# [Brief]
What is needed is an exact repetition of the lines from the first one in the data through the line with "(585, 346) = (263, 395): blue", with no pictures.

# [Excerpted records]

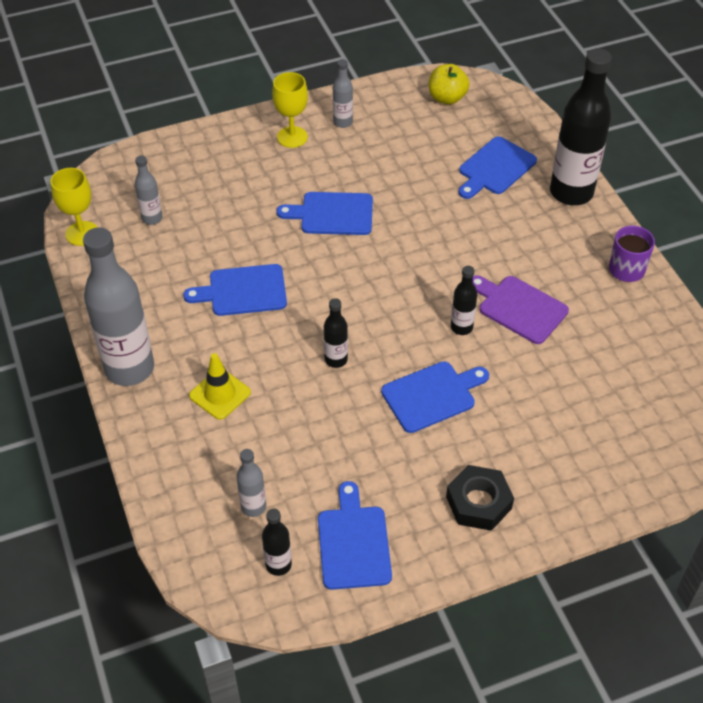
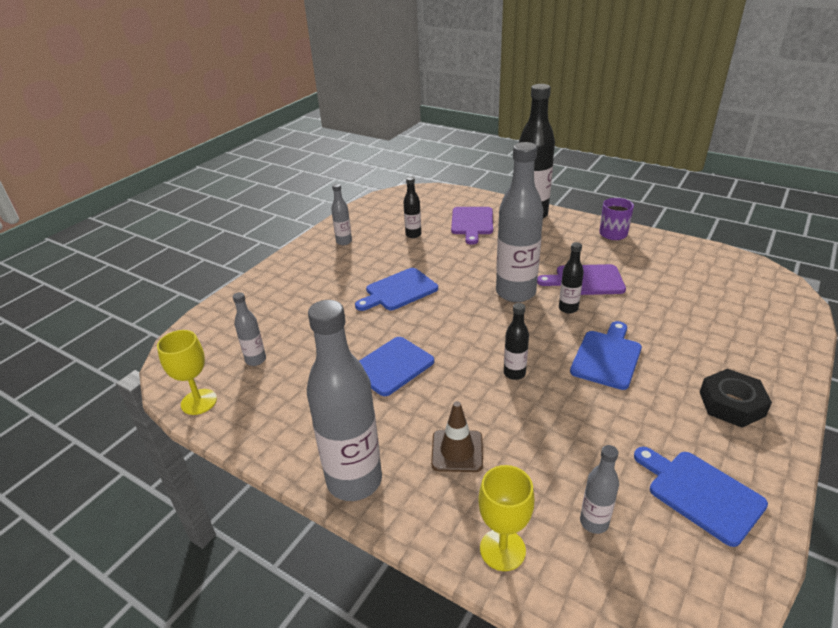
camera: 35 degrees left, 15 degrees down
(220, 394) = (457, 451): yellow traffic cone -> brown traffic cone
(278, 565) = (675, 557): black bottle -> black bottle (413, 235)
(292, 137) = (316, 263): yellow goblet -> yellow goblet (502, 549)
(435, 280) = (515, 292): none -> grey bottle
(447, 98) = (398, 204): yellow apple -> none
(495, 168) = (472, 223): blue cutting board -> purple cutting board

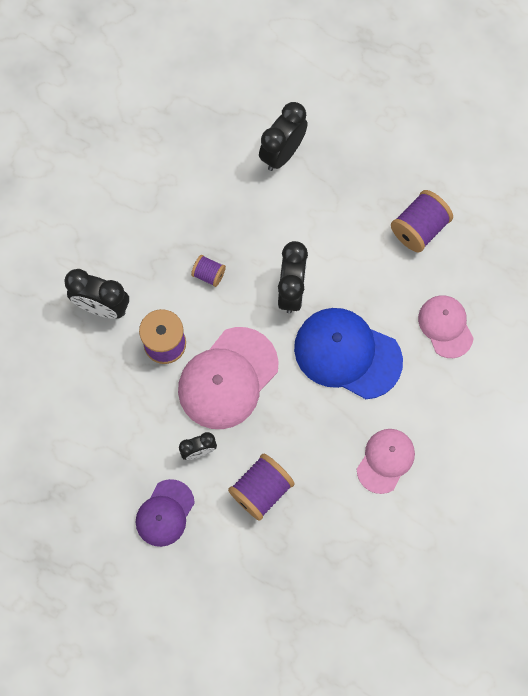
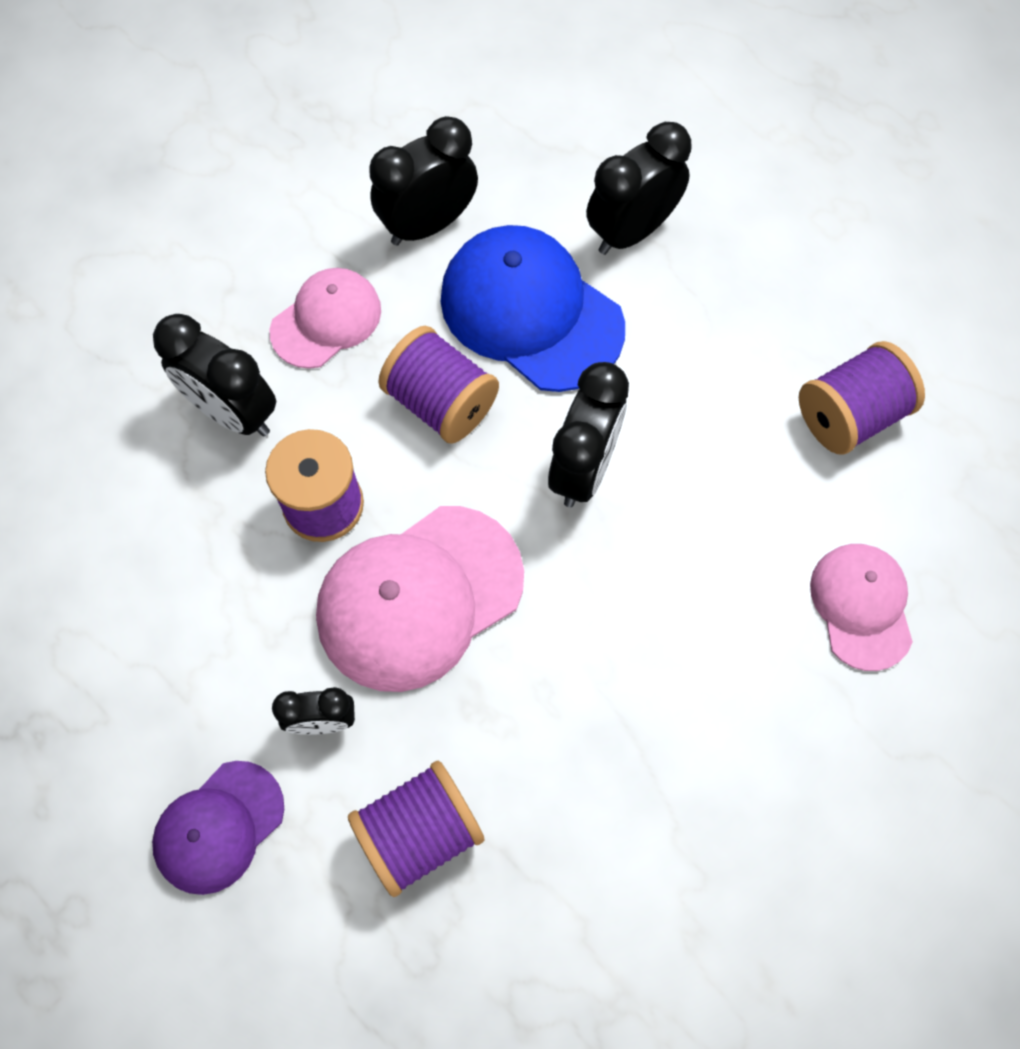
camera: 15 degrees right, 5 degrees down
(172, 176) = (428, 225): none -> black clock
(209, 274) = (441, 403): purple spool -> purple spool, size x1.78
(347, 354) = (658, 610): blue cap -> blue cap (531, 312)
(385, 460) = (682, 840): pink cap -> pink cap (326, 320)

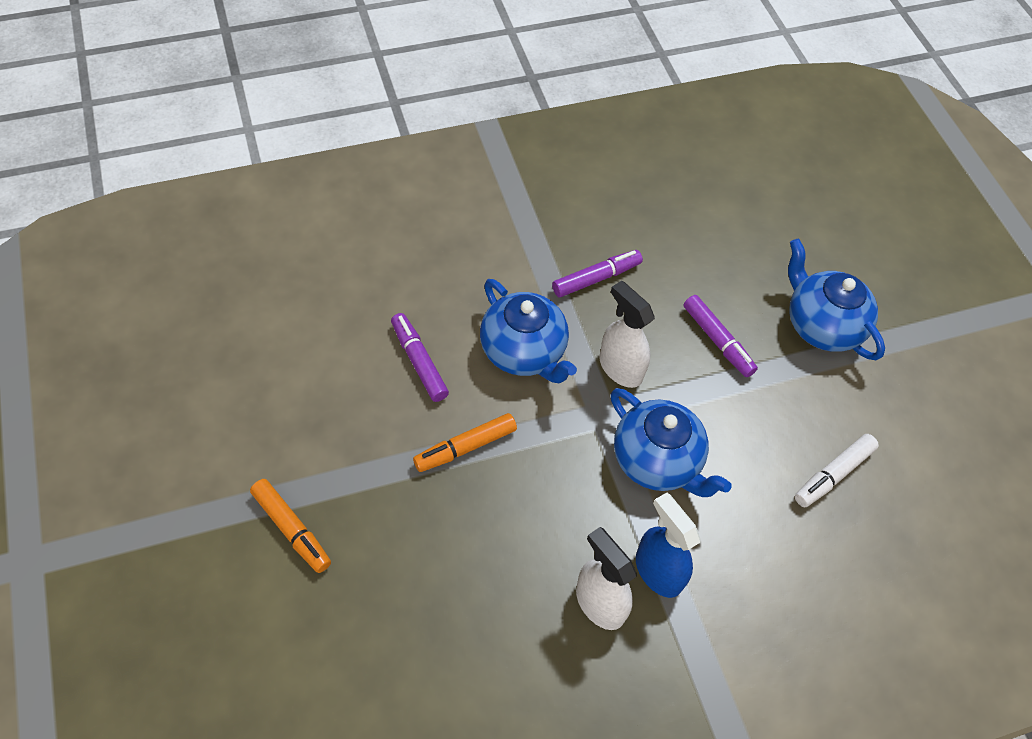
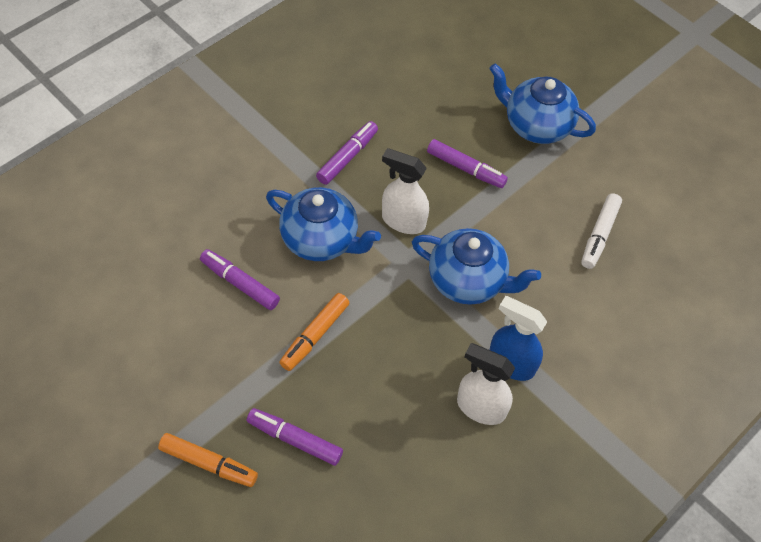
camera: 25 degrees left, 0 degrees up
(388, 545) = (295, 439): none -> purple marker

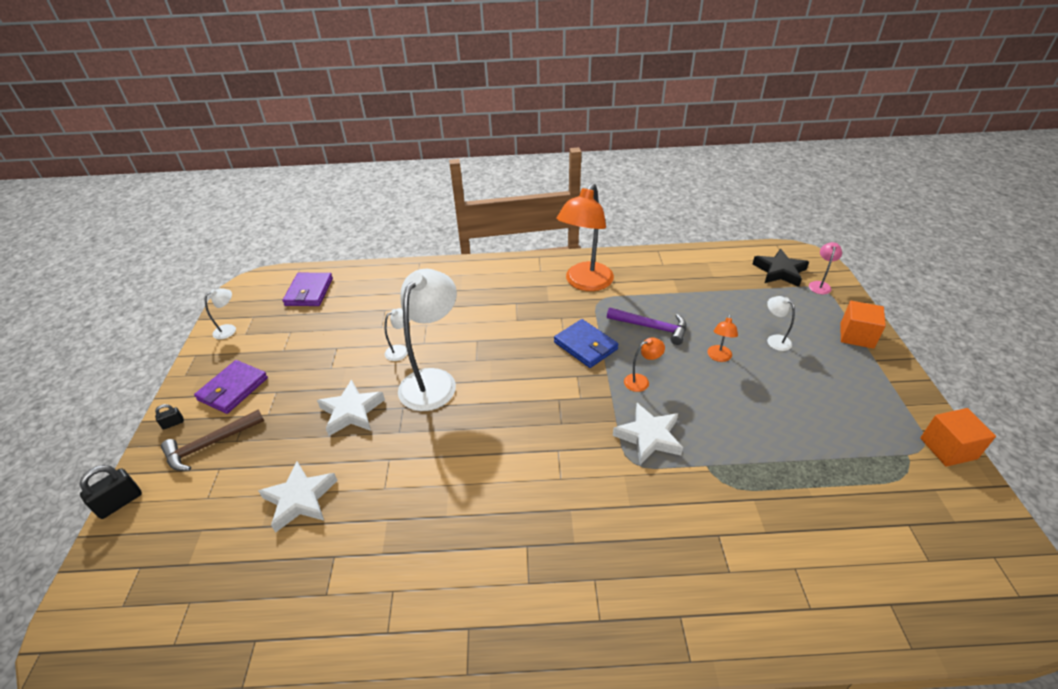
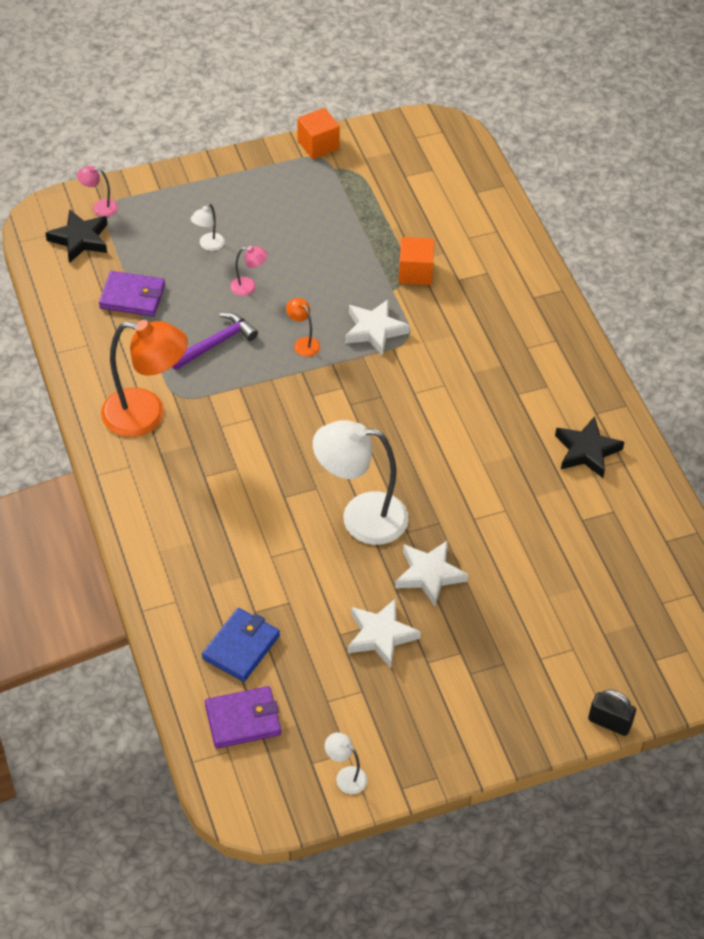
camera: 110 degrees left, 10 degrees up
(173, 423) = (507, 740): black padlock -> none
(210, 444) = (518, 684): brown hammer -> none
(233, 389) = (439, 709): purple wallet -> purple wallet (132, 296)
(300, 499) = (543, 570): white star -> white star (380, 635)
(401, 351) = (324, 565): white lamp -> none
(418, 595) = (586, 451): none -> black star
(585, 346) = (263, 395): blue wallet -> blue wallet (241, 647)
(651, 327) = (216, 343): purple hammer -> purple hammer turned 45 degrees clockwise
(718, 357) = (249, 287): orange lamp -> pink lamp
(856, 335) = (183, 186): orange cube -> orange cube (415, 272)

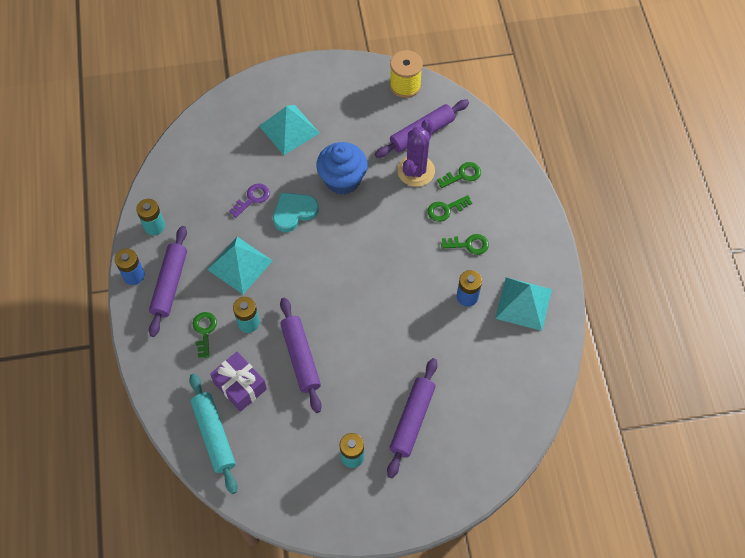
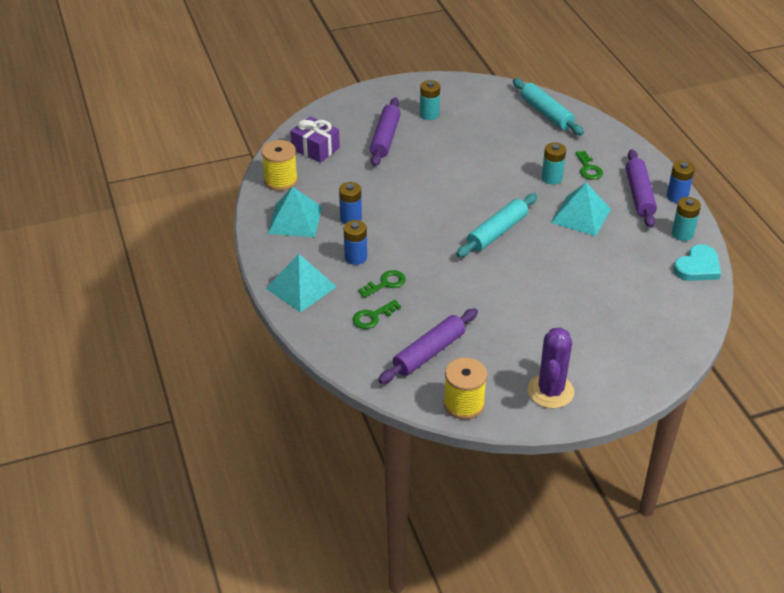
camera: 170 degrees right, 20 degrees down
(240, 386) = (539, 141): purple gift -> purple gift (315, 148)
(252, 198) = (595, 268): purple key -> none
(289, 129) = (587, 336): turquoise pyramid -> turquoise pyramid (301, 287)
(294, 212) = (546, 261): turquoise heart -> turquoise heart (698, 267)
(300, 357) = (494, 162): purple rolling pin -> none
(328, 255) = (497, 232): none -> turquoise rolling pin
(342, 180) = (506, 296): blue cupcake -> none
(416, 171) = (427, 314): purple cactus -> purple cactus (550, 391)
(469, 244) = (355, 257): green key -> blue battery
(535, 365) = (281, 180): none -> yellow spool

# [Answer to the problem]
camera: 35 degrees left, 15 degrees down
(220, 394) = (457, 451): yellow traffic cone -> brown traffic cone
(278, 565) = (675, 557): black bottle -> black bottle (413, 235)
(292, 137) = (316, 263): yellow goblet -> yellow goblet (502, 549)
(435, 280) = (515, 292): none -> grey bottle
(447, 98) = (398, 204): yellow apple -> none
(495, 168) = (472, 223): blue cutting board -> purple cutting board

camera: 15 degrees right, 5 degrees down
(172, 176) = (428, 225): none -> black clock
(209, 274) = (441, 403): purple spool -> purple spool, size x1.78
(347, 354) = (658, 610): blue cap -> blue cap (531, 312)
(385, 460) = (682, 840): pink cap -> pink cap (326, 320)

camera: 25 degrees left, 0 degrees up
(388, 545) = (295, 439): none -> purple marker

camera: 110 degrees left, 10 degrees up
(173, 423) = (507, 740): black padlock -> none
(210, 444) = (518, 684): brown hammer -> none
(233, 389) = (439, 709): purple wallet -> purple wallet (132, 296)
(300, 499) = (543, 570): white star -> white star (380, 635)
(401, 351) = (324, 565): white lamp -> none
(418, 595) = (586, 451): none -> black star
(585, 346) = (263, 395): blue wallet -> blue wallet (241, 647)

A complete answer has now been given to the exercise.